Data excerpts:
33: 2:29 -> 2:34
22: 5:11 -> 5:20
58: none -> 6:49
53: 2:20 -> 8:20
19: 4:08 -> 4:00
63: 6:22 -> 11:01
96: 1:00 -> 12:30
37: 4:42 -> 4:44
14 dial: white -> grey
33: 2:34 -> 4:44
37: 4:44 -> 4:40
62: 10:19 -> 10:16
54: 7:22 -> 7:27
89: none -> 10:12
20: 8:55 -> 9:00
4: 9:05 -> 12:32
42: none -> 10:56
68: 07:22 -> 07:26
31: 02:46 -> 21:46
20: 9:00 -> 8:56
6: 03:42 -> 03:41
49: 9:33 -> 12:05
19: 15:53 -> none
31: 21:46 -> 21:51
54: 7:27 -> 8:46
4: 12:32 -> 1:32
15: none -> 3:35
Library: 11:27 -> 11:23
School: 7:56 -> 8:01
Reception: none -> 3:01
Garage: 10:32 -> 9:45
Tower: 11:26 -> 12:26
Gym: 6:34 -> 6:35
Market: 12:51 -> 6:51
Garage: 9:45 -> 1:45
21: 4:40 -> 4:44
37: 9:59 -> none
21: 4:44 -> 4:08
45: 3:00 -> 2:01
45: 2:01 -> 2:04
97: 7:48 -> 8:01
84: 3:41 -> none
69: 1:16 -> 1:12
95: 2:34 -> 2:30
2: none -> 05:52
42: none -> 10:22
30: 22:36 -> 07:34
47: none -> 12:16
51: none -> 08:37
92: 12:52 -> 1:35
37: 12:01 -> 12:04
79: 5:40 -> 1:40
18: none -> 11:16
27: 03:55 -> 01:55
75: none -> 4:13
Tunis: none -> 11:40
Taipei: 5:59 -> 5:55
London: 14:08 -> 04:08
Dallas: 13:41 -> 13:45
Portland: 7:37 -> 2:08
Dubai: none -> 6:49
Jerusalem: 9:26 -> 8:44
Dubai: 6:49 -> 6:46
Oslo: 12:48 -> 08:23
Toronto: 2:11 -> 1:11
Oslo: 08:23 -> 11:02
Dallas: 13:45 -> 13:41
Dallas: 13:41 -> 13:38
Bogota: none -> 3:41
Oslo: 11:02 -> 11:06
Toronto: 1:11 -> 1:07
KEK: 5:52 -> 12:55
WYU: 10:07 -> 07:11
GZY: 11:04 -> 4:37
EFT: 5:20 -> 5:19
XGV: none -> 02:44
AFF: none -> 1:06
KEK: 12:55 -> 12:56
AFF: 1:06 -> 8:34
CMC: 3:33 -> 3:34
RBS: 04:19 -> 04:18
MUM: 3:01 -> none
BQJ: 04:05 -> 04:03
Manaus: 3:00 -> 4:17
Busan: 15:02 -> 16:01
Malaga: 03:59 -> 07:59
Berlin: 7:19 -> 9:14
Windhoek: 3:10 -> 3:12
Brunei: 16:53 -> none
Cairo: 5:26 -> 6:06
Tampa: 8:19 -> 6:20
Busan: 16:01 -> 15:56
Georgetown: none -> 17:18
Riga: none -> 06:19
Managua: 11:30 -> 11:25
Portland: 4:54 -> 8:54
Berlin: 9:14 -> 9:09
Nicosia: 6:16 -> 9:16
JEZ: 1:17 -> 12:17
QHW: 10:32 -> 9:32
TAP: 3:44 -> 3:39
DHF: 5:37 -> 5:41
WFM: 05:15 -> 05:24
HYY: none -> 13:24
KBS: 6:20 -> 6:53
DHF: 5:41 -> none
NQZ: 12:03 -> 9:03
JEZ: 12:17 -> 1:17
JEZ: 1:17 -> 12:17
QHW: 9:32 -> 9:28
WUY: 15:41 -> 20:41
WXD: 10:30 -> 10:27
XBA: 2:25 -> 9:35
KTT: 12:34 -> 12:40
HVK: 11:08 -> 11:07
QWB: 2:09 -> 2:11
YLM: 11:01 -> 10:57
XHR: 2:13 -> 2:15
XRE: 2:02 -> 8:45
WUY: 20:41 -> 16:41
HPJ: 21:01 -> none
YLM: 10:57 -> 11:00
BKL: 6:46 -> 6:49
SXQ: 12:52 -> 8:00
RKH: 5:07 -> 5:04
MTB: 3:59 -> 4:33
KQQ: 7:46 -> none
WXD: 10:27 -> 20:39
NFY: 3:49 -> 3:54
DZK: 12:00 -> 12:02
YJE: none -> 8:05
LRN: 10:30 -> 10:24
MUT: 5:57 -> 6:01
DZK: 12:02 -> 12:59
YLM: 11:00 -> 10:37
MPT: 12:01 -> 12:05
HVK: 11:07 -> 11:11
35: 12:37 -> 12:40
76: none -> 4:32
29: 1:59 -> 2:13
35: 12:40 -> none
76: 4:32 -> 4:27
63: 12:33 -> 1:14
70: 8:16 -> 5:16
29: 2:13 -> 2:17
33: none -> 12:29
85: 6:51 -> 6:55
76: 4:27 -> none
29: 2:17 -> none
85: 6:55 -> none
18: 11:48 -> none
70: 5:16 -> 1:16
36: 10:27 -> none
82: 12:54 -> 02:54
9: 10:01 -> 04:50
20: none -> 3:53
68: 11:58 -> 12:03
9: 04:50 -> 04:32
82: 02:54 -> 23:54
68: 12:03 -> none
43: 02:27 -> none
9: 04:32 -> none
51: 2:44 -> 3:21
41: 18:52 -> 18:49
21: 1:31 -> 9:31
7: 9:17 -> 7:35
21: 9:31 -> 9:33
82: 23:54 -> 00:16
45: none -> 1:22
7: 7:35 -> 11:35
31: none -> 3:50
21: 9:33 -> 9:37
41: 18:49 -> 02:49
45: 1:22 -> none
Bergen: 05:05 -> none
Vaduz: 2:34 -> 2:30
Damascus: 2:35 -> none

[STATED GOAL] Update the entries by replacing every "none" with "blank". Keep everything else the same.

[ANSWER FOR THE TASK]
33: 2:29 -> 2:34
22: 5:11 -> 5:20
58: blank -> 6:49
53: 2:20 -> 8:20
19: 4:08 -> 4:00
63: 6:22 -> 11:01
96: 1:00 -> 12:30
37: 4:42 -> 4:44
14 dial: white -> grey
33: 2:34 -> 4:44
37: 4:44 -> 4:40
62: 10:19 -> 10:16
54: 7:22 -> 7:27
89: blank -> 10:12
20: 8:55 -> 9:00
4: 9:05 -> 12:32
42: blank -> 10:56
68: 07:22 -> 07:26
31: 02:46 -> 21:46
20: 9:00 -> 8:56
6: 03:42 -> 03:41
49: 9:33 -> 12:05
19: 15:53 -> blank
31: 21:46 -> 21:51
54: 7:27 -> 8:46
4: 12:32 -> 1:32
15: blank -> 3:35
Library: 11:27 -> 11:23
School: 7:56 -> 8:01
Reception: blank -> 3:01
Garage: 10:32 -> 9:45
Tower: 11:26 -> 12:26
Gym: 6:34 -> 6:35
Market: 12:51 -> 6:51
Garage: 9:45 -> 1:45
21: 4:40 -> 4:44
37: 9:59 -> blank
21: 4:44 -> 4:08
45: 3:00 -> 2:01
45: 2:01 -> 2:04
97: 7:48 -> 8:01
84: 3:41 -> blank
69: 1:16 -> 1:12
95: 2:34 -> 2:30
2: blank -> 05:52
42: blank -> 10:22
30: 22:36 -> 07:34
47: blank -> 12:16
51: blank -> 08:37
92: 12:52 -> 1:35
37: 12:01 -> 12:04
79: 5:40 -> 1:40
18: blank -> 11:16
27: 03:55 -> 01:55
75: blank -> 4:13
Tunis: blank -> 11:40
Taipei: 5:59 -> 5:55
London: 14:08 -> 04:08
Dallas: 13:41 -> 13:45
Portland: 7:37 -> 2:08
Dubai: blank -> 6:49
Jerusalem: 9:26 -> 8:44
Dubai: 6:49 -> 6:46
Oslo: 12:48 -> 08:23
Toronto: 2:11 -> 1:11
Oslo: 08:23 -> 11:02
Dallas: 13:45 -> 13:41
Dallas: 13:41 -> 13:38
Bogota: blank -> 3:41
Oslo: 11:02 -> 11:06
Toronto: 1:11 -> 1:07
KEK: 5:52 -> 12:55
WYU: 10:07 -> 07:11
GZY: 11:04 -> 4:37
EFT: 5:20 -> 5:19
XGV: blank -> 02:44
AFF: blank -> 1:06
KEK: 12:55 -> 12:56
AFF: 1:06 -> 8:34
CMC: 3:33 -> 3:34
RBS: 04:19 -> 04:18
MUM: 3:01 -> blank
BQJ: 04:05 -> 04:03
Manaus: 3:00 -> 4:17
Busan: 15:02 -> 16:01
Malaga: 03:59 -> 07:59
Berlin: 7:19 -> 9:14
Windhoek: 3:10 -> 3:12
Brunei: 16:53 -> blank
Cairo: 5:26 -> 6:06
Tampa: 8:19 -> 6:20
Busan: 16:01 -> 15:56
Georgetown: blank -> 17:18
Riga: blank -> 06:19
Managua: 11:30 -> 11:25
Portland: 4:54 -> 8:54
Berlin: 9:14 -> 9:09
Nicosia: 6:16 -> 9:16
JEZ: 1:17 -> 12:17
QHW: 10:32 -> 9:32
TAP: 3:44 -> 3:39
DHF: 5:37 -> 5:41
WFM: 05:15 -> 05:24
HYY: blank -> 13:24
KBS: 6:20 -> 6:53
DHF: 5:41 -> blank
NQZ: 12:03 -> 9:03
JEZ: 12:17 -> 1:17
JEZ: 1:17 -> 12:17
QHW: 9:32 -> 9:28
WUY: 15:41 -> 20:41
WXD: 10:30 -> 10:27
XBA: 2:25 -> 9:35
KTT: 12:34 -> 12:40
HVK: 11:08 -> 11:07
QWB: 2:09 -> 2:11
YLM: 11:01 -> 10:57
XHR: 2:13 -> 2:15
XRE: 2:02 -> 8:45
WUY: 20:41 -> 16:41
HPJ: 21:01 -> blank
YLM: 10:57 -> 11:00
BKL: 6:46 -> 6:49
SXQ: 12:52 -> 8:00
RKH: 5:07 -> 5:04
MTB: 3:59 -> 4:33
KQQ: 7:46 -> blank
WXD: 10:27 -> 20:39
NFY: 3:49 -> 3:54
DZK: 12:00 -> 12:02
YJE: blank -> 8:05
LRN: 10:30 -> 10:24
MUT: 5:57 -> 6:01
DZK: 12:02 -> 12:59
YLM: 11:00 -> 10:37
MPT: 12:01 -> 12:05
HVK: 11:07 -> 11:11
35: 12:37 -> 12:40
76: blank -> 4:32
29: 1:59 -> 2:13
35: 12:40 -> blank
76: 4:32 -> 4:27
63: 12:33 -> 1:14
70: 8:16 -> 5:16
29: 2:13 -> 2:17
33: blank -> 12:29
85: 6:51 -> 6:55
76: 4:27 -> blank
29: 2:17 -> blank
85: 6:55 -> blank
18: 11:48 -> blank
70: 5:16 -> 1:16
36: 10:27 -> blank
82: 12:54 -> 02:54
9: 10:01 -> 04:50
20: blank -> 3:53
68: 11:58 -> 12:03
9: 04:50 -> 04:32
82: 02:54 -> 23:54
68: 12:03 -> blank
43: 02:27 -> blank
9: 04:32 -> blank
51: 2:44 -> 3:21
41: 18:52 -> 18:49
21: 1:31 -> 9:31
7: 9:17 -> 7:35
21: 9:31 -> 9:33
82: 23:54 -> 00:16
45: blank -> 1:22
7: 7:35 -> 11:35
31: blank -> 3:50
21: 9:33 -> 9:37
41: 18:49 -> 02:49
45: 1:22 -> blank
Bergen: 05:05 -> blank
Vaduz: 2:34 -> 2:30
Damascus: 2:35 -> blank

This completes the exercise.